Objective
Return each line of the records that contains the string "digit".

[Records in a dataset]
** Begin **

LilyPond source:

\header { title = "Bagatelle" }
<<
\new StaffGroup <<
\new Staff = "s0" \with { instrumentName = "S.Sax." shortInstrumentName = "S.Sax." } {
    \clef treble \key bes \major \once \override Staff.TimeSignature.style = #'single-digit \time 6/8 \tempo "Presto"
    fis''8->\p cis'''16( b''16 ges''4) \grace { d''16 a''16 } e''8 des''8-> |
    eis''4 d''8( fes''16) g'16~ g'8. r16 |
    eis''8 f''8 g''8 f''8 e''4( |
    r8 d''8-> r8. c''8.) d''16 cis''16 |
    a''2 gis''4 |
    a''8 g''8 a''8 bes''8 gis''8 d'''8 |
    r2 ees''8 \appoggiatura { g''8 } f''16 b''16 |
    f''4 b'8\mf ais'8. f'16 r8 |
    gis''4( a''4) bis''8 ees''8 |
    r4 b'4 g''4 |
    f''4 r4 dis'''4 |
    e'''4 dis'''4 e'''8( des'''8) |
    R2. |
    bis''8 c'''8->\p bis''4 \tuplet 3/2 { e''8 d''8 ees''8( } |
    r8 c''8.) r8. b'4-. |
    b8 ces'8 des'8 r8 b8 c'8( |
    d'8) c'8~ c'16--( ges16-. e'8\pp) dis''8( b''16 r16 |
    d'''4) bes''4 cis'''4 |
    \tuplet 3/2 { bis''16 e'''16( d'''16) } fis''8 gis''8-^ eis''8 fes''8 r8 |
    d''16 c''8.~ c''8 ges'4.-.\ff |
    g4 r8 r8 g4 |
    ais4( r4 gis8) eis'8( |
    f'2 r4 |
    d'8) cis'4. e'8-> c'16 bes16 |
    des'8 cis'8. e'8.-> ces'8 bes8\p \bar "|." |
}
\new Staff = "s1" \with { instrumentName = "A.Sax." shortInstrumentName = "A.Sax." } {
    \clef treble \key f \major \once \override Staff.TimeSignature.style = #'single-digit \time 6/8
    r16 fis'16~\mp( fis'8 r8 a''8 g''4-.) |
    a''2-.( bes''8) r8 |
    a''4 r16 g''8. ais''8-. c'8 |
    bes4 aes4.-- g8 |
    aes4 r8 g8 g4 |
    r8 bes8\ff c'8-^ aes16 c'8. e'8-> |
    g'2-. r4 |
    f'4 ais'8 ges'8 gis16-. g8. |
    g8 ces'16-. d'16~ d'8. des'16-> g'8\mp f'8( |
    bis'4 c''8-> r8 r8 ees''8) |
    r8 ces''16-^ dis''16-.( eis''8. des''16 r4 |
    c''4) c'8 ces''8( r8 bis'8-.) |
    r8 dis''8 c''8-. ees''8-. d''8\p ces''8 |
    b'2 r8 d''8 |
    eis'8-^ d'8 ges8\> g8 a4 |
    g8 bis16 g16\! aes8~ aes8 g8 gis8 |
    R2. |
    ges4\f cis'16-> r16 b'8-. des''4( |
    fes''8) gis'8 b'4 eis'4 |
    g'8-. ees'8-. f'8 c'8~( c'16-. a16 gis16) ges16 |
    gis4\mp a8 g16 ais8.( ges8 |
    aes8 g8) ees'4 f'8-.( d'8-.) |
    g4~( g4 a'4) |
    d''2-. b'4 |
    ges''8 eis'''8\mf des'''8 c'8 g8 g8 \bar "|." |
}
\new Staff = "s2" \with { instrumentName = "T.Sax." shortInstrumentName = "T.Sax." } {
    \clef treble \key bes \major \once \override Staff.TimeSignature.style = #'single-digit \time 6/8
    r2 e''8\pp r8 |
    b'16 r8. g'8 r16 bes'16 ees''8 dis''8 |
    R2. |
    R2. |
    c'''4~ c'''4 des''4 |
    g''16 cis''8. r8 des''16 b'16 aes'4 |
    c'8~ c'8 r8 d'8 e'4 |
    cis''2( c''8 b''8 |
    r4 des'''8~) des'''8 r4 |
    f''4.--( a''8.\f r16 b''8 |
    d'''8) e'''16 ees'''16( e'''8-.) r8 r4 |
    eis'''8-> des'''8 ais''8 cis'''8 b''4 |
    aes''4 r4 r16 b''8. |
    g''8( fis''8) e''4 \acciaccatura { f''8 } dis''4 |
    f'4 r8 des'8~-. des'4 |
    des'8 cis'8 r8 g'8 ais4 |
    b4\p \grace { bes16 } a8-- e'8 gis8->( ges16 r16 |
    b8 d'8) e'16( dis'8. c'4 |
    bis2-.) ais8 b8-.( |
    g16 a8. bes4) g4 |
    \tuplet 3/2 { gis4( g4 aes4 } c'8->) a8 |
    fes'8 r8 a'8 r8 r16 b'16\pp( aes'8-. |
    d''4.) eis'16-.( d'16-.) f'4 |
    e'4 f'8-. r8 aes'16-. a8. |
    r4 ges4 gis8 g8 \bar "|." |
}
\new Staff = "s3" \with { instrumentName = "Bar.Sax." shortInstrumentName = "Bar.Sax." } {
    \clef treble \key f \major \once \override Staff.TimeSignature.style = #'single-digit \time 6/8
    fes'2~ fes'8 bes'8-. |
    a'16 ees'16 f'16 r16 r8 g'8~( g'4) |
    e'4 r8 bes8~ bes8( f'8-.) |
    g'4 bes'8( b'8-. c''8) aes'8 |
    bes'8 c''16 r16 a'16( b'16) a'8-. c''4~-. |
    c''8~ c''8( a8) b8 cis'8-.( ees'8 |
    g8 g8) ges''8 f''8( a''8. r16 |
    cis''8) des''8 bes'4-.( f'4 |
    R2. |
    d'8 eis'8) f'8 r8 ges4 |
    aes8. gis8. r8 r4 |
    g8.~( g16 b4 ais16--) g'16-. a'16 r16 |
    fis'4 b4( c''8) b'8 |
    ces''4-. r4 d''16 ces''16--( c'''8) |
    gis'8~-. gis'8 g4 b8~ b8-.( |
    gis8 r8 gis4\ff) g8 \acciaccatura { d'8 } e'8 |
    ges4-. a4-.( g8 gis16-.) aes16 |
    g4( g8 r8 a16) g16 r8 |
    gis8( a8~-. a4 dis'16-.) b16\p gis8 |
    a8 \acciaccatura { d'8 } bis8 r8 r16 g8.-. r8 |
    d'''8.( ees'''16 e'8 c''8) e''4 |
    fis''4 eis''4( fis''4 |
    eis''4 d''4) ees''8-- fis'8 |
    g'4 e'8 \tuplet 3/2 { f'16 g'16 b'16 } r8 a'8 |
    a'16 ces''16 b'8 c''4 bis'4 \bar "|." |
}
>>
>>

** End **

Output below
    \clef treble \key bes \major \once \override Staff.TimeSignature.style = #'single-digit \time 6/8 \tempo "Presto"
    \clef treble \key f \major \once \override Staff.TimeSignature.style = #'single-digit \time 6/8
    \clef treble \key bes \major \once \override Staff.TimeSignature.style = #'single-digit \time 6/8
    \clef treble \key f \major \once \override Staff.TimeSignature.style = #'single-digit \time 6/8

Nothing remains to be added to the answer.